Check each line of the records below and collect those that include the word "button".

___

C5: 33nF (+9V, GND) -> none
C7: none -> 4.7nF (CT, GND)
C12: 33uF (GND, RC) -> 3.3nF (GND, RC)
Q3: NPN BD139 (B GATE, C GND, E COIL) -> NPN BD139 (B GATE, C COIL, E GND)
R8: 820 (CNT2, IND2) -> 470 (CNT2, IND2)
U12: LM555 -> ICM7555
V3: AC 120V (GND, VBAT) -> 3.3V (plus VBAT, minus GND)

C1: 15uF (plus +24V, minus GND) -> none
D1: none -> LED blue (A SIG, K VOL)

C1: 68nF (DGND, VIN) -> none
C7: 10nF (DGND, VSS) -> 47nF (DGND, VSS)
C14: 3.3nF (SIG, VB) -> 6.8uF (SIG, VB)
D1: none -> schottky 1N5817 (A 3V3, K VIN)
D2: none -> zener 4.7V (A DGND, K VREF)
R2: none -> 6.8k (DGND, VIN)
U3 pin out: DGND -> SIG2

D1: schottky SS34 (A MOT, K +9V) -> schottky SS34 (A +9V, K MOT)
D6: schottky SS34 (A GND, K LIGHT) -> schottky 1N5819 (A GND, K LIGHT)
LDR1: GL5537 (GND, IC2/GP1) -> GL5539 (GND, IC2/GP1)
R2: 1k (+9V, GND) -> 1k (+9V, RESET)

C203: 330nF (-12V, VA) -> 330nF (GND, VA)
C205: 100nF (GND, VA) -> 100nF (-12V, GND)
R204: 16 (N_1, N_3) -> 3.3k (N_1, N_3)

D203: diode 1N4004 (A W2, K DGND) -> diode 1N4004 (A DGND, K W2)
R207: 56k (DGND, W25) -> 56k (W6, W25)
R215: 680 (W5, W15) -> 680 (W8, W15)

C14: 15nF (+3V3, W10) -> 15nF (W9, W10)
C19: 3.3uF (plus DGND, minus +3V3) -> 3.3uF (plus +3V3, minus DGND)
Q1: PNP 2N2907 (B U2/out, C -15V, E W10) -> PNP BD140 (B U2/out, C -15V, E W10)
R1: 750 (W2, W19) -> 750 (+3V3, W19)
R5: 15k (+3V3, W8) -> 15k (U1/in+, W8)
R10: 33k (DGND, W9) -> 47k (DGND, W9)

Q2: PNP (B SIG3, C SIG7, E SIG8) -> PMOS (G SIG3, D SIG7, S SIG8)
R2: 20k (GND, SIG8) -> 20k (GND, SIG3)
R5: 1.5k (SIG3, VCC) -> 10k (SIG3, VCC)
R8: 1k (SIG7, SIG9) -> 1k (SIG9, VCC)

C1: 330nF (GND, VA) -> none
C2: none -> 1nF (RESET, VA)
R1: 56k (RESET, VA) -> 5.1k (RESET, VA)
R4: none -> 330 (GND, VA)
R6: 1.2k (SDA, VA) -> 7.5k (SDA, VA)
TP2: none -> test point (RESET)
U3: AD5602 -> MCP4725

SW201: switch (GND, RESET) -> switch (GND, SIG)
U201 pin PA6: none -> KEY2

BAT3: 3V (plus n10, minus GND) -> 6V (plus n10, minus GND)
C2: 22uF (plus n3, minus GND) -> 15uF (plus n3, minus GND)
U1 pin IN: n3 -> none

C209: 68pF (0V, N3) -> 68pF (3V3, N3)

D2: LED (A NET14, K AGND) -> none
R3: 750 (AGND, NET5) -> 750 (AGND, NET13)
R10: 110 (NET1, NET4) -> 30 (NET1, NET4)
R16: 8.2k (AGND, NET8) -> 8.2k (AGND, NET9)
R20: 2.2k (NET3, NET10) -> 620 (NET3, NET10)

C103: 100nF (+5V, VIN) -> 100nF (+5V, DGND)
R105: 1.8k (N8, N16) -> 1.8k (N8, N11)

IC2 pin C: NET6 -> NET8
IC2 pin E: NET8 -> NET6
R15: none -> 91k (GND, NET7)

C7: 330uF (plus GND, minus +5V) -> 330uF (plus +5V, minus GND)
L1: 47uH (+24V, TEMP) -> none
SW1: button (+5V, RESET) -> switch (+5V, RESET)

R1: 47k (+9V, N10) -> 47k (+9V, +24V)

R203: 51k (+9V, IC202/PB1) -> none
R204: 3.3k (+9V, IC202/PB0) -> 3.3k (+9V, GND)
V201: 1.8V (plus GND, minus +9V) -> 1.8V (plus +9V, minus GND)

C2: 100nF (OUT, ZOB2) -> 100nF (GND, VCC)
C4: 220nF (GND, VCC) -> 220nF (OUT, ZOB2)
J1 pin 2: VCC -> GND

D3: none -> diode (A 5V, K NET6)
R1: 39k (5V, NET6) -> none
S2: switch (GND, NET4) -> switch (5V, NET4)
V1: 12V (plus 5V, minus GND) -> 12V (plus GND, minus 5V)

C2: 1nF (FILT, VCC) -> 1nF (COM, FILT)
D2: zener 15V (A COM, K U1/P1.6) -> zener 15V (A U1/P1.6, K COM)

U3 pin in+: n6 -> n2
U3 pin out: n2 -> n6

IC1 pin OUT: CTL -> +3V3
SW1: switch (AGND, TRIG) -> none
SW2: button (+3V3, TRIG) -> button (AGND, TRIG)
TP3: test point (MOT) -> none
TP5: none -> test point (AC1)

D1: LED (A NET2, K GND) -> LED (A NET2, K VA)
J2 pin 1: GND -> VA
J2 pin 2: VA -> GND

___

◆ Output of the task ◆
SW1: button (+5V, RESET) -> switch (+5V, RESET)
SW2: button (+3V3, TRIG) -> button (AGND, TRIG)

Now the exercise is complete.